Problem to solve
Every line in the data below that has the word "hourglass" should be returned.

Extracted records
++++++++
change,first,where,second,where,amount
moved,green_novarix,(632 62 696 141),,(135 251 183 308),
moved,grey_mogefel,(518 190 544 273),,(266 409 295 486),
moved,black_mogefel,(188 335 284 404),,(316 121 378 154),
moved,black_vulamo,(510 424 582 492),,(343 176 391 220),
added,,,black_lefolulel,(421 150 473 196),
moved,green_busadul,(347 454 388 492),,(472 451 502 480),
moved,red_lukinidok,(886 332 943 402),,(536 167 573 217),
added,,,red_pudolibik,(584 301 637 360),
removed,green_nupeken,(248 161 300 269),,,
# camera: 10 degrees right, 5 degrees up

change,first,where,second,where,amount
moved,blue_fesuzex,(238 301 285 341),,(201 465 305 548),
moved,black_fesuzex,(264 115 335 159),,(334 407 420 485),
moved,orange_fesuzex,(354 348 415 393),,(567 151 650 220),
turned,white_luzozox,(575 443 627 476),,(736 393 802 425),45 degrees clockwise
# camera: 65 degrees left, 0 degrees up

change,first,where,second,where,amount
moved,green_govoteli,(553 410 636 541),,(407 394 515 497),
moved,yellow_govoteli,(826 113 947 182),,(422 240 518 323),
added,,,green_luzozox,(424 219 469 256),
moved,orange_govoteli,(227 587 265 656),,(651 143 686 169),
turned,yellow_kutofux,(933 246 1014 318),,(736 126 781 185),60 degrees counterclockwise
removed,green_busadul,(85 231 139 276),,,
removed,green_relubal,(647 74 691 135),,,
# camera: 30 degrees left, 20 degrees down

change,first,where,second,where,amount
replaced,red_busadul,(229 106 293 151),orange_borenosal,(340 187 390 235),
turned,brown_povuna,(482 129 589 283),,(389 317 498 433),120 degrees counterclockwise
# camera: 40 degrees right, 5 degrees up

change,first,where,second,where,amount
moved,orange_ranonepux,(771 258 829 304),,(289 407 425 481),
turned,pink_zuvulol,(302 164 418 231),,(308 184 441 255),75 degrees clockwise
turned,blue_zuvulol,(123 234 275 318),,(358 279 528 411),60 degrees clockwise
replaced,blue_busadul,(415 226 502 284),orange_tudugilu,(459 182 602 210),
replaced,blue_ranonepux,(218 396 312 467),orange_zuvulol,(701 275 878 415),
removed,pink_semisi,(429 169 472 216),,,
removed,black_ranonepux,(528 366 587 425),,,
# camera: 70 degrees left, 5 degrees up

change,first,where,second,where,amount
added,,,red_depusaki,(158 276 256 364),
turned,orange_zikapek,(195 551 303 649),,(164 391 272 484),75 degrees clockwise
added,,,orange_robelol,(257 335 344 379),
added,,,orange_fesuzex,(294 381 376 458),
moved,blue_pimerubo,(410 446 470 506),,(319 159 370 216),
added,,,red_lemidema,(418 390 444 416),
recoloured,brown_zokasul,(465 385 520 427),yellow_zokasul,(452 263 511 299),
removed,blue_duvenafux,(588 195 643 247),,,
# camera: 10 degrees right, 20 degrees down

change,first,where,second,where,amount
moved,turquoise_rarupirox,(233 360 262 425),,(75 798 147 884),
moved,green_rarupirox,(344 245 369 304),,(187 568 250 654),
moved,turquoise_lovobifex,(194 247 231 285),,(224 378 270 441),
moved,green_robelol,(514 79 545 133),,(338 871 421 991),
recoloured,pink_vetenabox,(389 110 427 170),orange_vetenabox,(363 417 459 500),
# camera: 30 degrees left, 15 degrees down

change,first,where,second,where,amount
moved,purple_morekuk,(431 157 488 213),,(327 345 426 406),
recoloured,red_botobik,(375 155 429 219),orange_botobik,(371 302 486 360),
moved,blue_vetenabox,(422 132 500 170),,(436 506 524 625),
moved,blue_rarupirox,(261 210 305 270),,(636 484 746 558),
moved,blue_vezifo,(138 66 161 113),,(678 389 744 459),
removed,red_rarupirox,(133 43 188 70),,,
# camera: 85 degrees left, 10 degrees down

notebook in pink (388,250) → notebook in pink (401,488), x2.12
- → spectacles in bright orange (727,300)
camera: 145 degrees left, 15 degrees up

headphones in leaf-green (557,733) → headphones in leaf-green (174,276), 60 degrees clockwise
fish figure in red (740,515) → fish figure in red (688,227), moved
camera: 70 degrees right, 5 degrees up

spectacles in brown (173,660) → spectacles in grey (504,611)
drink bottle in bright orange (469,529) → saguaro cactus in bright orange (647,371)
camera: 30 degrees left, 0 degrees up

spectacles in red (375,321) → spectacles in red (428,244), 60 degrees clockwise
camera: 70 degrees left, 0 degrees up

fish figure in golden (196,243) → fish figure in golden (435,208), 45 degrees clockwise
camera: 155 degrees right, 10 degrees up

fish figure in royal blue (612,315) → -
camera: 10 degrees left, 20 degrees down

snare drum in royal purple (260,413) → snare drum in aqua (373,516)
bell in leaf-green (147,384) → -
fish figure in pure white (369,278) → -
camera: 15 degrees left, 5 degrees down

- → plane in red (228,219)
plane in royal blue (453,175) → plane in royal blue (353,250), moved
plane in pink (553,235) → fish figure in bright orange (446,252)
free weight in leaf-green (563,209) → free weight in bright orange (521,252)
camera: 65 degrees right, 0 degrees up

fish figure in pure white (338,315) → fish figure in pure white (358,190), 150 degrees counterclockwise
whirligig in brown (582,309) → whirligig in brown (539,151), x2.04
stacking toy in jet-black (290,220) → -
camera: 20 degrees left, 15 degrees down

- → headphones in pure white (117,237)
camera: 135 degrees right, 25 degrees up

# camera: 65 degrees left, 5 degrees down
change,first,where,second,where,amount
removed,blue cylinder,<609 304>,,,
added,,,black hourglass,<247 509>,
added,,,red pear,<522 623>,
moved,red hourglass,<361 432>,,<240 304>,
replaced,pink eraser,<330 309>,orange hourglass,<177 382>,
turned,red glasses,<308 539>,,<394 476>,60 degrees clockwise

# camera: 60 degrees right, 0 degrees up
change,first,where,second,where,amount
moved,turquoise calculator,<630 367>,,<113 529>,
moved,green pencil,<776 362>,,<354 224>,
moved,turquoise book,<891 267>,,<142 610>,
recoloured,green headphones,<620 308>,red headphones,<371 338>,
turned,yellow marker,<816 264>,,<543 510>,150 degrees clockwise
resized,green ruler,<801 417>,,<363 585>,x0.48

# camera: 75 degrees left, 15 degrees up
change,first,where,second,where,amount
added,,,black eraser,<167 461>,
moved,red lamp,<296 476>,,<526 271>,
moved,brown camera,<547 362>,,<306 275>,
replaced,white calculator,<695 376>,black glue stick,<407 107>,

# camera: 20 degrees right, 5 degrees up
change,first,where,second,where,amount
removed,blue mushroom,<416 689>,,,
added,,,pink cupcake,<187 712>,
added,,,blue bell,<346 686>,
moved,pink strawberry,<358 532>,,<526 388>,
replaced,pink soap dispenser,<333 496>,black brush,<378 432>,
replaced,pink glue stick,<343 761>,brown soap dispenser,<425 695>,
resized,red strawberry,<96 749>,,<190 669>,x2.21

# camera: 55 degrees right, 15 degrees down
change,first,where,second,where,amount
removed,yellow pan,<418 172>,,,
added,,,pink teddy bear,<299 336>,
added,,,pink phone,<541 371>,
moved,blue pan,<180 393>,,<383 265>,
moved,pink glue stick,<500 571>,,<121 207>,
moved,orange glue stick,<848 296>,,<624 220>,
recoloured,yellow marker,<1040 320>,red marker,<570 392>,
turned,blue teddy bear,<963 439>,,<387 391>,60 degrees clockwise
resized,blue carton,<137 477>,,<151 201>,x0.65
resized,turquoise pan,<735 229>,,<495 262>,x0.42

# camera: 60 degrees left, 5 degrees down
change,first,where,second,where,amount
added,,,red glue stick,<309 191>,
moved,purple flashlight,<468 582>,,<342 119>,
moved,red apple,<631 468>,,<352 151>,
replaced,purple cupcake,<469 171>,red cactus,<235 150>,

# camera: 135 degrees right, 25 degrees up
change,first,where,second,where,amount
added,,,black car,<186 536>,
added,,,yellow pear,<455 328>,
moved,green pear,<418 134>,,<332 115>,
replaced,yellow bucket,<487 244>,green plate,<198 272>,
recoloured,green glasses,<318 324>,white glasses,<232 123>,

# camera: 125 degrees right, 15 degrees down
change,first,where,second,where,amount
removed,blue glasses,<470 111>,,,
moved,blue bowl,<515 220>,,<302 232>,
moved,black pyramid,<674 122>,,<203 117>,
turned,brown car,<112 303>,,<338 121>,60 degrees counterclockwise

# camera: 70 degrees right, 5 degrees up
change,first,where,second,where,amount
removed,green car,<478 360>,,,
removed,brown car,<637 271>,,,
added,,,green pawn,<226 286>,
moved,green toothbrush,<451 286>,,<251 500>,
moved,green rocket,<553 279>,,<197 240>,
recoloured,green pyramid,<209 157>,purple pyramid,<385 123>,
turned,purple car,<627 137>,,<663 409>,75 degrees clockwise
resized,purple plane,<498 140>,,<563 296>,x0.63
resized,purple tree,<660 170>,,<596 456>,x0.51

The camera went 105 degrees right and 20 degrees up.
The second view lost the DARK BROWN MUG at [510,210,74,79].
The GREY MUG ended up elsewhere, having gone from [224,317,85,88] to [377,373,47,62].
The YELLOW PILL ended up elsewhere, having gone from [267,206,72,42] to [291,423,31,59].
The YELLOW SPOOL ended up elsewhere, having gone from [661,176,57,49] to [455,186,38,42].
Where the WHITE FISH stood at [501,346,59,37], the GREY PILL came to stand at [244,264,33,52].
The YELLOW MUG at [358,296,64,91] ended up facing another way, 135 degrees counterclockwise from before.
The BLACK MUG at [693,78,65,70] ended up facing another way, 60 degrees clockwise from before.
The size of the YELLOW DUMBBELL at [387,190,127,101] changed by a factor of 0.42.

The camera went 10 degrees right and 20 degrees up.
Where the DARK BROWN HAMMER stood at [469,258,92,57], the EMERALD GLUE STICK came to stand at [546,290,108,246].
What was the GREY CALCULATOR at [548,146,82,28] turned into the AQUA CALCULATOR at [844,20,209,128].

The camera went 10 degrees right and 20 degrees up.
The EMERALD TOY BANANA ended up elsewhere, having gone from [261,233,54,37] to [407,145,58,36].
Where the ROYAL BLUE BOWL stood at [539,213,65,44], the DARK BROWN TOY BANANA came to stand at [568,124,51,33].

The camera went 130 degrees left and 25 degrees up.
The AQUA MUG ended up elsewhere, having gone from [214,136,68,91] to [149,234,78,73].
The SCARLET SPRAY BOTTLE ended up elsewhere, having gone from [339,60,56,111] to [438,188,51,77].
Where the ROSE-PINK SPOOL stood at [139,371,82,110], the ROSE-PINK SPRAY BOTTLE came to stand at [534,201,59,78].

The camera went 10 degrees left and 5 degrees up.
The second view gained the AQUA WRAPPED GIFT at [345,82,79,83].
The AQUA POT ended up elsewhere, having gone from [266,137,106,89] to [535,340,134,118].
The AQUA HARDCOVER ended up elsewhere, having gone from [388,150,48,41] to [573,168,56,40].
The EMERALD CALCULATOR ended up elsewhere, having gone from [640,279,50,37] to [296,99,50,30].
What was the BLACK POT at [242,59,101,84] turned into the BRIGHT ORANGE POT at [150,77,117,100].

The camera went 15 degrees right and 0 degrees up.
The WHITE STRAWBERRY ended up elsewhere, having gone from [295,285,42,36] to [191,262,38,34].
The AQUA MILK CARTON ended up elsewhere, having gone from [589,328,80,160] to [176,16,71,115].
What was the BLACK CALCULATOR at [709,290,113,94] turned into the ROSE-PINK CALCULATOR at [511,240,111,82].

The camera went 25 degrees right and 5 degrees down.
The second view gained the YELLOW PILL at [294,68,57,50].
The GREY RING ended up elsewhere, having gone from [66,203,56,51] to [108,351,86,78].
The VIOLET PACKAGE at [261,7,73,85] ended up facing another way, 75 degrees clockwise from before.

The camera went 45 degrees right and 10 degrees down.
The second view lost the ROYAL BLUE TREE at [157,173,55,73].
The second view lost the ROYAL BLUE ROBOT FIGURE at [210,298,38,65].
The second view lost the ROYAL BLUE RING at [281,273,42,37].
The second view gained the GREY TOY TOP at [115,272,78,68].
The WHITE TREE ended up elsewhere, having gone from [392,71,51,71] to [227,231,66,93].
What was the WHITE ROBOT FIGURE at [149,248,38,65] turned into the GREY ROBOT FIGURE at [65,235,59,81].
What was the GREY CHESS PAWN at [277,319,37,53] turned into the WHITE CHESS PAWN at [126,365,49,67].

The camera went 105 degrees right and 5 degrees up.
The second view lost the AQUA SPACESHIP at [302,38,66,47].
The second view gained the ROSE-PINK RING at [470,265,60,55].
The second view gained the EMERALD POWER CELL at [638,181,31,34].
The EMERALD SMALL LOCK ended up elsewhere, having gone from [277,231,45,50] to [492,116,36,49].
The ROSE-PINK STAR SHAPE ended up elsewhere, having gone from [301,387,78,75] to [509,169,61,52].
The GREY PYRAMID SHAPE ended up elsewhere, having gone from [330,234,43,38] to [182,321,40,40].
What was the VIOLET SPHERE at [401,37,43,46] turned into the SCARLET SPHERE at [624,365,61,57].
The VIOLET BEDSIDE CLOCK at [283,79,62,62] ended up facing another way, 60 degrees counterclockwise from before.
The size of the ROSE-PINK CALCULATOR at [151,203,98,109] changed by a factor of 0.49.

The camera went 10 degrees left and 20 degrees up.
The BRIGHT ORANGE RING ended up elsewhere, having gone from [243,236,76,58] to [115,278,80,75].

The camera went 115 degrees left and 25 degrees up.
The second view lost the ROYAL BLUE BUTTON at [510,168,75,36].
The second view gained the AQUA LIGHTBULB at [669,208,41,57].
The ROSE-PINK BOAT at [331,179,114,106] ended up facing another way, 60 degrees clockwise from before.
++++++++
Response
added,,,black hourglass,<247 509>,
moved,red hourglass,<361 432>,,<240 304>,
replaced,pink eraser,<330 309>,orange hourglass,<177 382>,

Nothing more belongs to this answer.